* [Provided entries]:

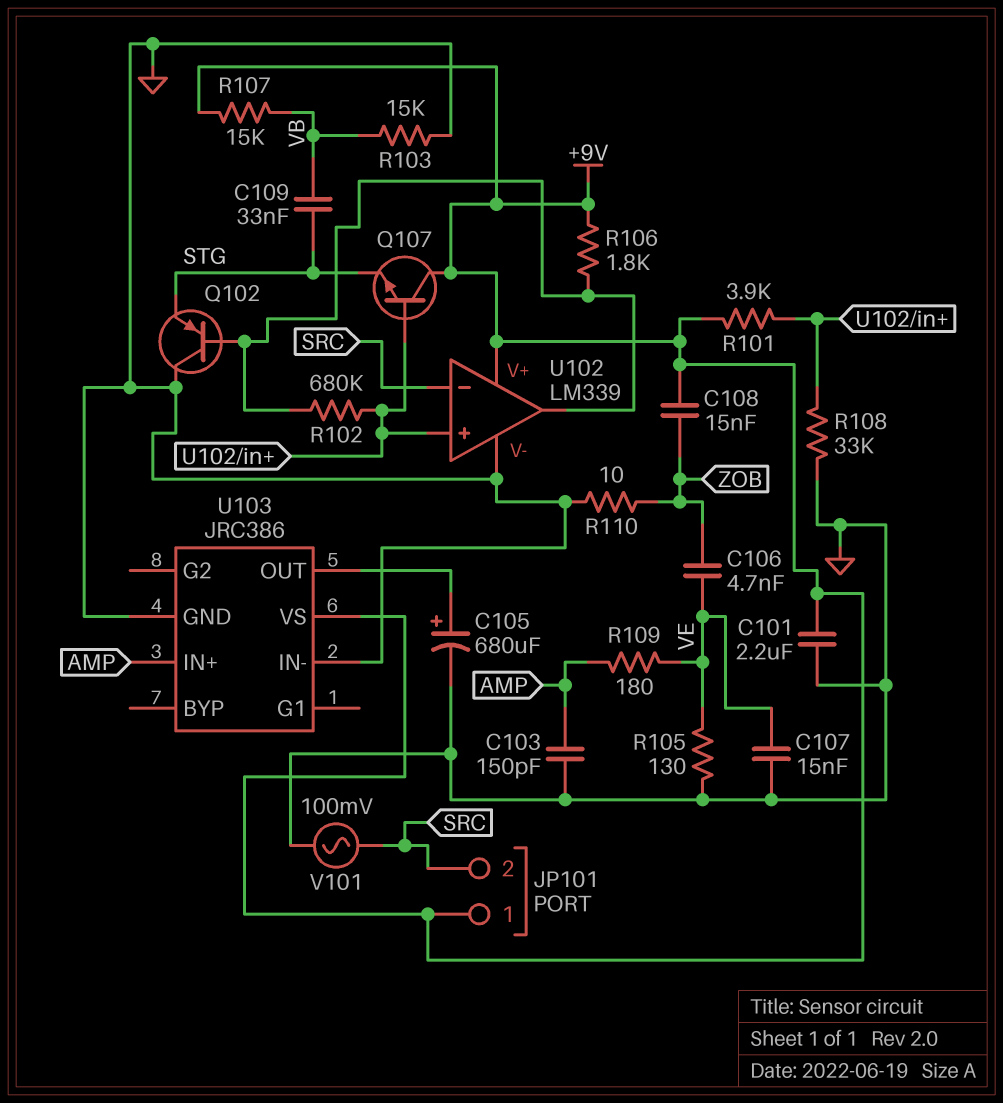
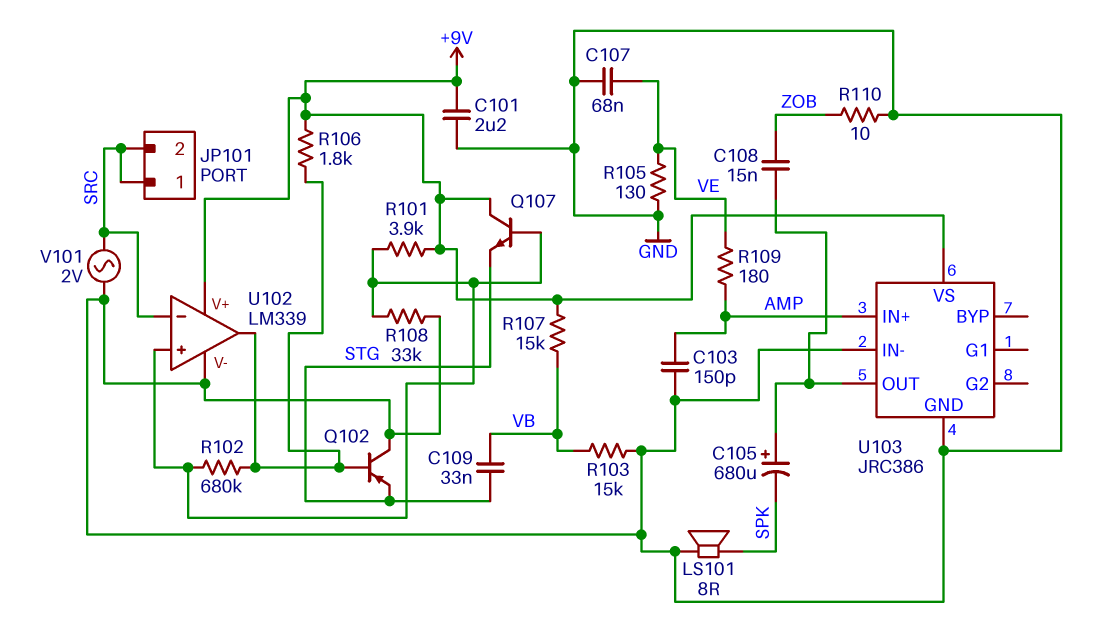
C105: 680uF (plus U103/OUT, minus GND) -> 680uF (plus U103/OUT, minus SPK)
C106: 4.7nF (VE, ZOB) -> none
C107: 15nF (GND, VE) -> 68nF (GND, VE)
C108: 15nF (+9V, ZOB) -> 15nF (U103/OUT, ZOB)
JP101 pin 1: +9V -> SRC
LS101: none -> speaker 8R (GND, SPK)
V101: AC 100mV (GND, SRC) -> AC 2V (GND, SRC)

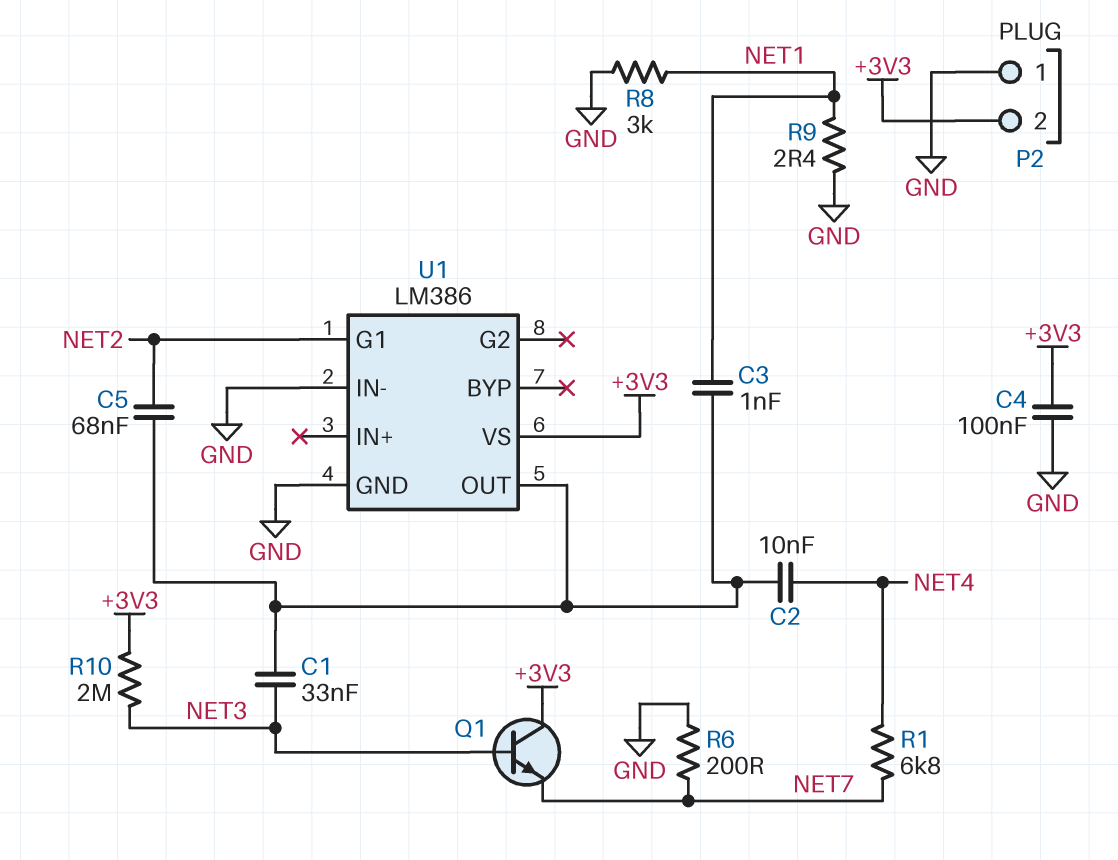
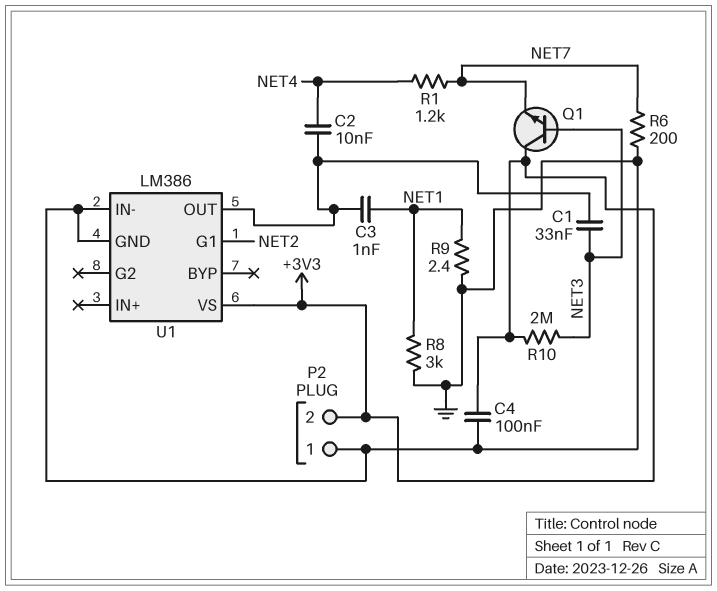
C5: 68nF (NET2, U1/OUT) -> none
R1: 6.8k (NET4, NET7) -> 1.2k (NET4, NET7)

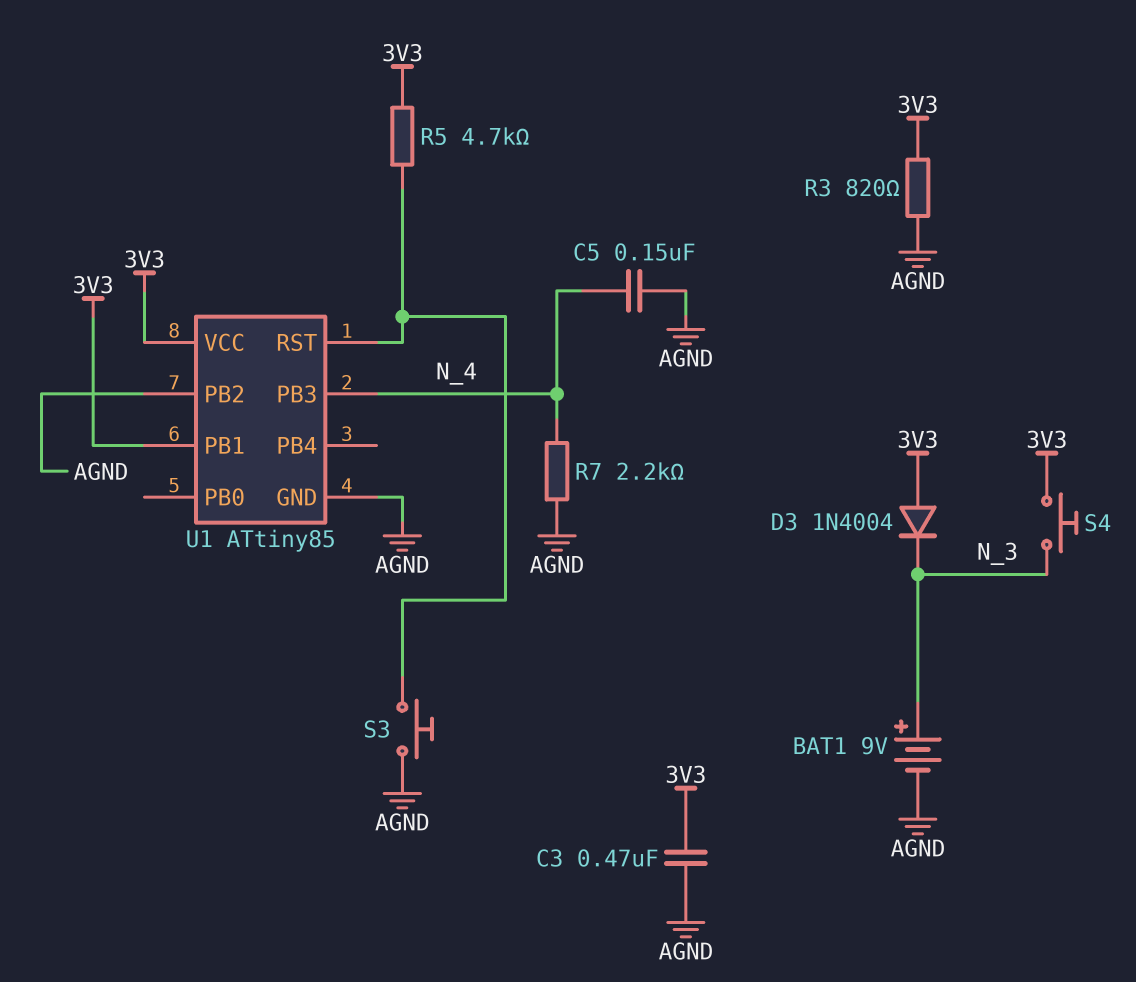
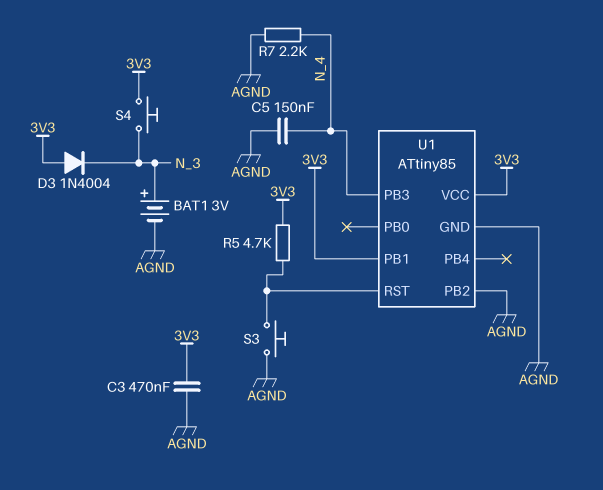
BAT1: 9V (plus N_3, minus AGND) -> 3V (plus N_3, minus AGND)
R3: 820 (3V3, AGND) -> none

* [Task directions]:
Only one part of the listing is wanted: the lines from the one containing "C107: 15nF (GND, VE) -> 68nF (GND, VE)" through the one containing "R1: 6.8k (NET4, NET7) -> 1.2k (NET4, NET7)", both included. Please transcribe it exactly, leaving out the pictures.

* [Your response]:
C107: 15nF (GND, VE) -> 68nF (GND, VE)
C108: 15nF (+9V, ZOB) -> 15nF (U103/OUT, ZOB)
JP101 pin 1: +9V -> SRC
LS101: none -> speaker 8R (GND, SPK)
V101: AC 100mV (GND, SRC) -> AC 2V (GND, SRC)

C5: 68nF (NET2, U1/OUT) -> none
R1: 6.8k (NET4, NET7) -> 1.2k (NET4, NET7)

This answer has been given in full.